A faithful copy is needed of the lines below from the one with "camera_right=170 camera_up=-15" up to and including the one with "change=size; old=Donut/gelb; first_place=114,383,128,107;"; set it down with no pictures and no other lines.

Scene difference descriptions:
>>>>

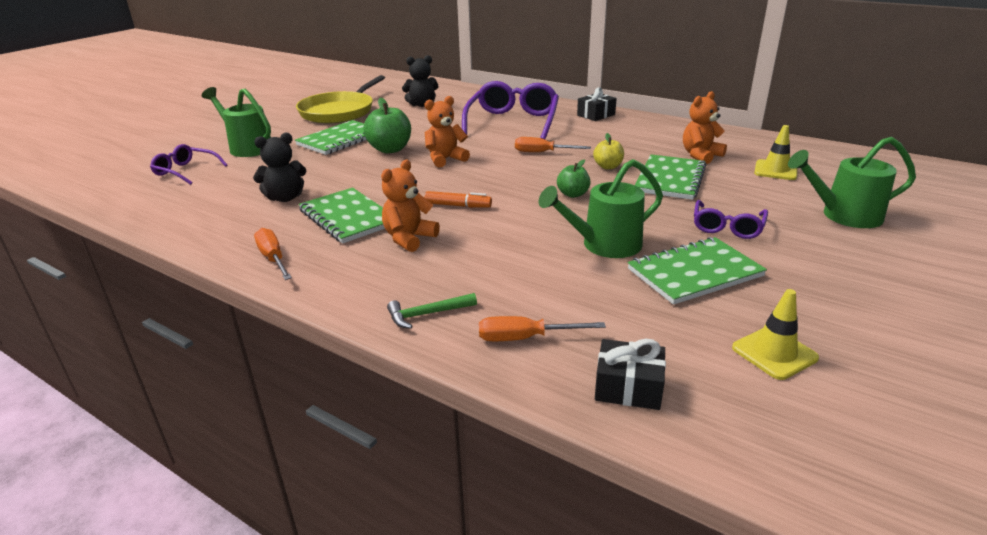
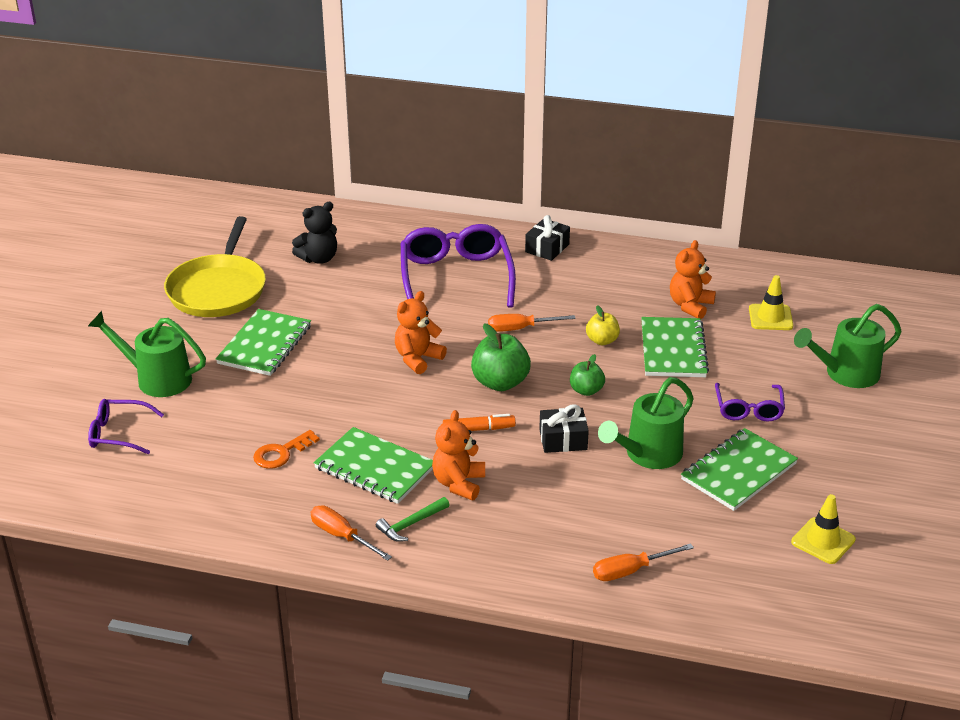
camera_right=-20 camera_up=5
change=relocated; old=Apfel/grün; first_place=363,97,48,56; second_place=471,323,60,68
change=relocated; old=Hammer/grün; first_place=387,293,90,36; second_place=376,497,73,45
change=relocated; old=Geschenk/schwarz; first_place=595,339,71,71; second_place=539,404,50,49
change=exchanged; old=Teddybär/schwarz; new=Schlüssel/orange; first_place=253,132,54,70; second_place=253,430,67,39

<<<<
>>>>

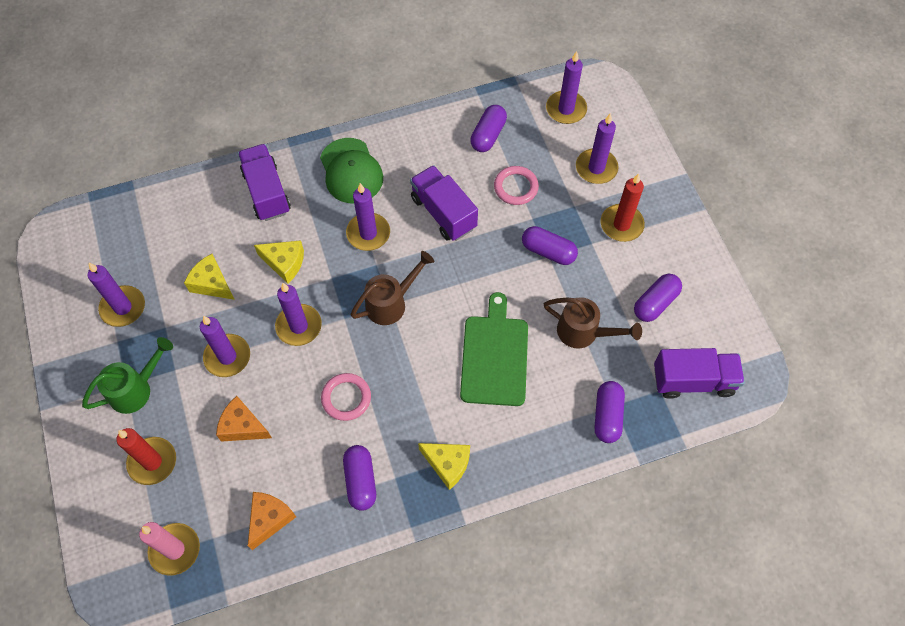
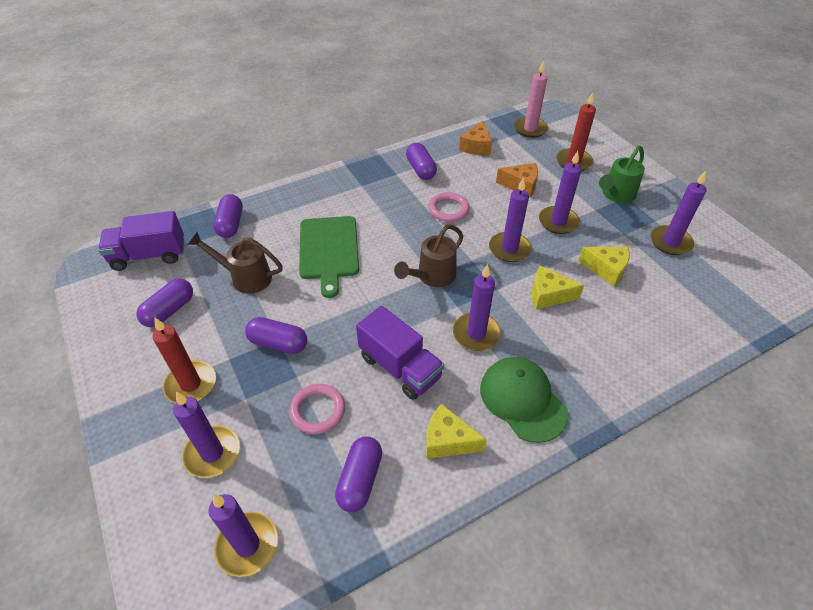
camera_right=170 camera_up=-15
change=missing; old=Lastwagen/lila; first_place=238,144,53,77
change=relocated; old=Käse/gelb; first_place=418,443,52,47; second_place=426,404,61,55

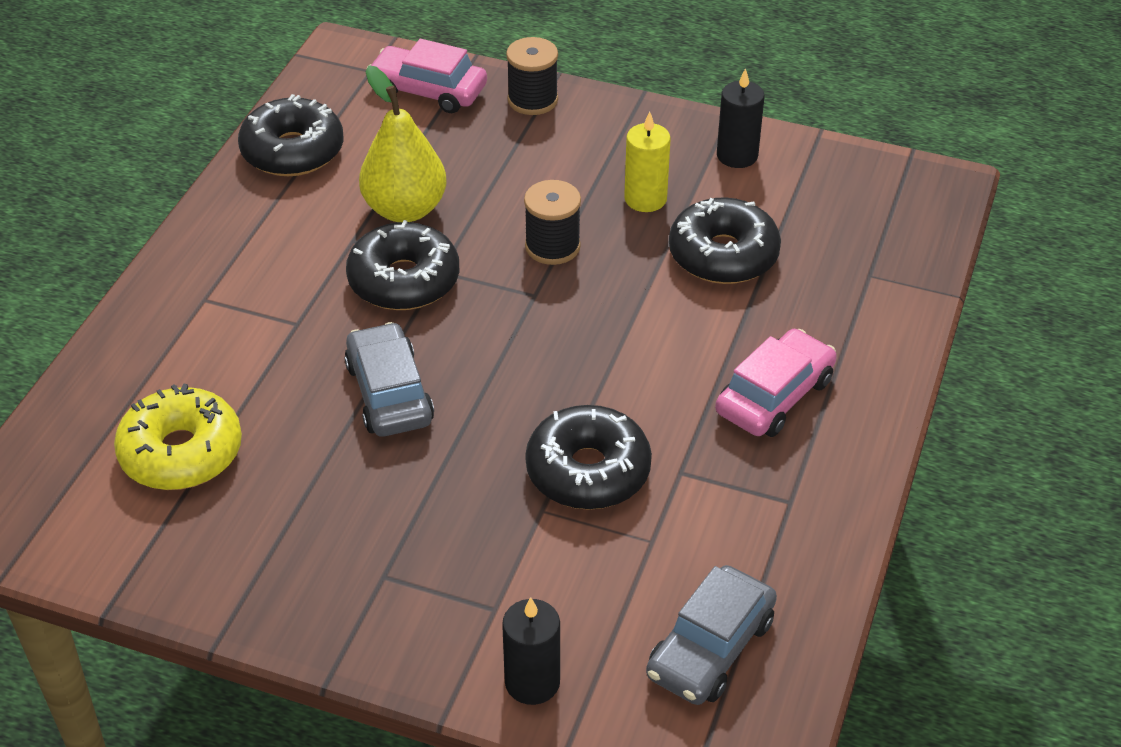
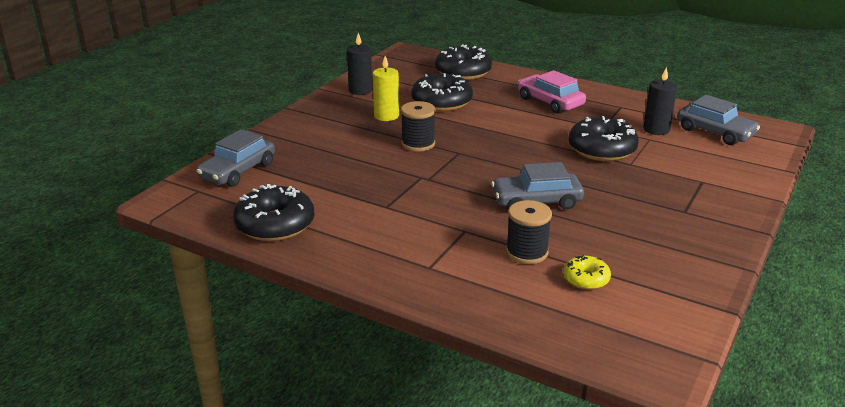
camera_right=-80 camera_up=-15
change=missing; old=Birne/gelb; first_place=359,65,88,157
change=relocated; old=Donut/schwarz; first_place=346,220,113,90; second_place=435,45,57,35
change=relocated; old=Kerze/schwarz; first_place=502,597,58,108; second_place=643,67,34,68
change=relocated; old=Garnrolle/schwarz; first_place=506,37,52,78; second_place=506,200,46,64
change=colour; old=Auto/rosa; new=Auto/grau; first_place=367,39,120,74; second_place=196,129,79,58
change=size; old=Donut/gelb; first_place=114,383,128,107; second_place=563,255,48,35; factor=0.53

<<<<

• [The answer]:
camera_right=170 camera_up=-15
change=missing; old=Lastwagen/lila; first_place=238,144,53,77
change=relocated; old=Käse/gelb; first_place=418,443,52,47; second_place=426,404,61,55

camera_right=-80 camera_up=-15
change=missing; old=Birne/gelb; first_place=359,65,88,157
change=relocated; old=Donut/schwarz; first_place=346,220,113,90; second_place=435,45,57,35
change=relocated; old=Kerze/schwarz; first_place=502,597,58,108; second_place=643,67,34,68
change=relocated; old=Garnrolle/schwarz; first_place=506,37,52,78; second_place=506,200,46,64
change=colour; old=Auto/rosa; new=Auto/grau; first_place=367,39,120,74; second_place=196,129,79,58
change=size; old=Donut/gelb; first_place=114,383,128,107; second_place=563,255,48,35; factor=0.53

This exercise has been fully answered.